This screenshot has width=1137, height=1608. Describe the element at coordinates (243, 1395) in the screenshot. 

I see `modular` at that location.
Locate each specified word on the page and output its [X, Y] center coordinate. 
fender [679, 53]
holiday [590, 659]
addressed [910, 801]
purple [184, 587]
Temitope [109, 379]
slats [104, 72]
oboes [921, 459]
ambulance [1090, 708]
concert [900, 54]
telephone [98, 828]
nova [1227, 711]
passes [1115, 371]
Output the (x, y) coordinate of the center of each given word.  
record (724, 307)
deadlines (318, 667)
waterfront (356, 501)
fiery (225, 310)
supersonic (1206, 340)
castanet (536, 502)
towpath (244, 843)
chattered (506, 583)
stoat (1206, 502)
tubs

★ ★ ★ ★ ★

SHORT PROBLEM. Rewrite all the rows above, swapping every "center" for "midpoint" and leaving everything else unchanged.

WRITTEN ANSWER.
This screenshot has width=1137, height=1608. Describe the element at coordinates (243, 1395) in the screenshot. 

I see `modular` at that location.
Locate each specified word on the page and output its [X, Y] midpoint coordinate. 
fender [679, 53]
holiday [590, 659]
addressed [910, 801]
purple [184, 587]
Temitope [109, 379]
slats [104, 72]
oboes [921, 459]
ambulance [1090, 708]
concert [900, 54]
telephone [98, 828]
nova [1227, 711]
passes [1115, 371]
Output the (x, y) coordinate of the midpoint of each given word.  
record (724, 307)
deadlines (318, 667)
waterfront (356, 501)
fiery (225, 310)
supersonic (1206, 340)
castanet (536, 502)
towpath (244, 843)
chattered (506, 583)
stoat (1206, 502)
tubs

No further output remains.